◆ Source data ◆
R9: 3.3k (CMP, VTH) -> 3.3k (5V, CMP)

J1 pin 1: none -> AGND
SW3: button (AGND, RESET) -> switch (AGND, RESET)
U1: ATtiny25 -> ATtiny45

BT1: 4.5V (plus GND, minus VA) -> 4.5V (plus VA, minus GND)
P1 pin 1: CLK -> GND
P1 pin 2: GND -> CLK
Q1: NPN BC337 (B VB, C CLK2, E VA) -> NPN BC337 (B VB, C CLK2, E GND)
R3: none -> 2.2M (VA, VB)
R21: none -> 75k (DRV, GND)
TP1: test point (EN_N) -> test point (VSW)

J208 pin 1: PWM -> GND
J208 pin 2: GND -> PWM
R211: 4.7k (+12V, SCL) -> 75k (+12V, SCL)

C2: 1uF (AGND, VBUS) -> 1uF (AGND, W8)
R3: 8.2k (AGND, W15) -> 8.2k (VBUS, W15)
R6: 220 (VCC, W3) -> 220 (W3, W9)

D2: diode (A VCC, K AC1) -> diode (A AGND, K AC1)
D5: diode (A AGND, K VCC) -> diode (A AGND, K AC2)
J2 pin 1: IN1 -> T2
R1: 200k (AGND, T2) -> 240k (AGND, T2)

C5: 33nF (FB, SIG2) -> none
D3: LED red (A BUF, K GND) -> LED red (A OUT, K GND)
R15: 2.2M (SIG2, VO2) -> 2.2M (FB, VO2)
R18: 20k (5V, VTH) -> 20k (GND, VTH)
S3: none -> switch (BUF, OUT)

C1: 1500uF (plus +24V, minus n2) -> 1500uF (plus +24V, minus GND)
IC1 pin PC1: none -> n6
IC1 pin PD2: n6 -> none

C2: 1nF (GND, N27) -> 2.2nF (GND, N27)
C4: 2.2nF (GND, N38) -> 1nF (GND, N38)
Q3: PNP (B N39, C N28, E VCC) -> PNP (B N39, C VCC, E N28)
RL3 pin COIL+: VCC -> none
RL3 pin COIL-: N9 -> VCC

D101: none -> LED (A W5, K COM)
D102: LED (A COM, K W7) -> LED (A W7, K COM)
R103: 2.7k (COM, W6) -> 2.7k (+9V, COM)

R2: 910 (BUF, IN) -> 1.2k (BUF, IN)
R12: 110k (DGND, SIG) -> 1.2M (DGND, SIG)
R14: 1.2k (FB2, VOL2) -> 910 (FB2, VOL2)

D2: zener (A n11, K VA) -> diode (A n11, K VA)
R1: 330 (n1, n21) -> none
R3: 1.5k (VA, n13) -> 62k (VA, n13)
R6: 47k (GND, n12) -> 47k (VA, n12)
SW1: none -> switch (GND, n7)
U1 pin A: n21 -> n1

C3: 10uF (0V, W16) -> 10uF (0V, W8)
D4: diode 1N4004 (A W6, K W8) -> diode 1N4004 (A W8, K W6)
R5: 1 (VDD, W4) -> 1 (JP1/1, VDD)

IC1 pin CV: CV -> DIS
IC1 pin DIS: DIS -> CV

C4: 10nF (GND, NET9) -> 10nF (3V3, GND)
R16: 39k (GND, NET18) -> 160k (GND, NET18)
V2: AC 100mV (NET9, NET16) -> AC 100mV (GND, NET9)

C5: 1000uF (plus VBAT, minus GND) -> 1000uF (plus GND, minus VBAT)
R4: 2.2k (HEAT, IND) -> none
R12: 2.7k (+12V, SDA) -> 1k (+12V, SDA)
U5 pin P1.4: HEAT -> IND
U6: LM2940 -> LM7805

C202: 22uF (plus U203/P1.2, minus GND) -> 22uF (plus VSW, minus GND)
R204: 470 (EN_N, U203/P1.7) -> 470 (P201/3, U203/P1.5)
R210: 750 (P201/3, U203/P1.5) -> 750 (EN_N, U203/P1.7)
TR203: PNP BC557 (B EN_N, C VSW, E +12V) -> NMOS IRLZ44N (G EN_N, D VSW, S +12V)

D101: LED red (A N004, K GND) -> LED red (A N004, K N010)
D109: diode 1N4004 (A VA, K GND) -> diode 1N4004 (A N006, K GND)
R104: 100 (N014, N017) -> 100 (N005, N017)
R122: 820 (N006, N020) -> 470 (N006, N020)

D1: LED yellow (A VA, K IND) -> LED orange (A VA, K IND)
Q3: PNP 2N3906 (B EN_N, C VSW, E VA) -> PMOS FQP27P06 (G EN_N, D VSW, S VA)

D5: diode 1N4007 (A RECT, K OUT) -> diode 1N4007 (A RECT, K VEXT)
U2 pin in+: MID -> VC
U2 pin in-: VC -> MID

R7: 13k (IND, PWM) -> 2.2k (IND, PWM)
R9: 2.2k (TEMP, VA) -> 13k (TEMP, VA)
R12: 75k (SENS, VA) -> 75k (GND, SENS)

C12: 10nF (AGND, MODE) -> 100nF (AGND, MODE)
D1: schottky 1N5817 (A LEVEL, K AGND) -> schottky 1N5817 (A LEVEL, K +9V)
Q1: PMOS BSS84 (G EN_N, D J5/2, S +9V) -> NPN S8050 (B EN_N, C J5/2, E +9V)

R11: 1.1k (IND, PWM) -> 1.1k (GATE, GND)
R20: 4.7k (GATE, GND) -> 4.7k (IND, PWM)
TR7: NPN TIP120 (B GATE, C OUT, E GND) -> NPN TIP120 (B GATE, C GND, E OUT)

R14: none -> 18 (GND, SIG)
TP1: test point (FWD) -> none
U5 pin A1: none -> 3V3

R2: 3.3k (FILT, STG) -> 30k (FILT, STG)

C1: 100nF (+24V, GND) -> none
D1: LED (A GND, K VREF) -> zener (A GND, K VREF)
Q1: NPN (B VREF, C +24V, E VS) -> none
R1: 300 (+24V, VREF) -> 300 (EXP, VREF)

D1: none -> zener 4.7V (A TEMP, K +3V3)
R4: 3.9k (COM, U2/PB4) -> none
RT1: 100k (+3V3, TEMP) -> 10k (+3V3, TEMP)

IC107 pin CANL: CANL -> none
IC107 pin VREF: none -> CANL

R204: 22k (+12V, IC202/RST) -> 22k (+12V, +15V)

◆ Work required ◆
From the entries above, restate word for word the lines from the line containing "C202: 22uF (plus" to the line containing "Q3: PNP 2N3906", both ends included, and nothing more.

◆ Exercise result ◆
C202: 22uF (plus U203/P1.2, minus GND) -> 22uF (plus VSW, minus GND)
R204: 470 (EN_N, U203/P1.7) -> 470 (P201/3, U203/P1.5)
R210: 750 (P201/3, U203/P1.5) -> 750 (EN_N, U203/P1.7)
TR203: PNP BC557 (B EN_N, C VSW, E +12V) -> NMOS IRLZ44N (G EN_N, D VSW, S +12V)

D101: LED red (A N004, K GND) -> LED red (A N004, K N010)
D109: diode 1N4004 (A VA, K GND) -> diode 1N4004 (A N006, K GND)
R104: 100 (N014, N017) -> 100 (N005, N017)
R122: 820 (N006, N020) -> 470 (N006, N020)

D1: LED yellow (A VA, K IND) -> LED orange (A VA, K IND)
Q3: PNP 2N3906 (B EN_N, C VSW, E VA) -> PMOS FQP27P06 (G EN_N, D VSW, S VA)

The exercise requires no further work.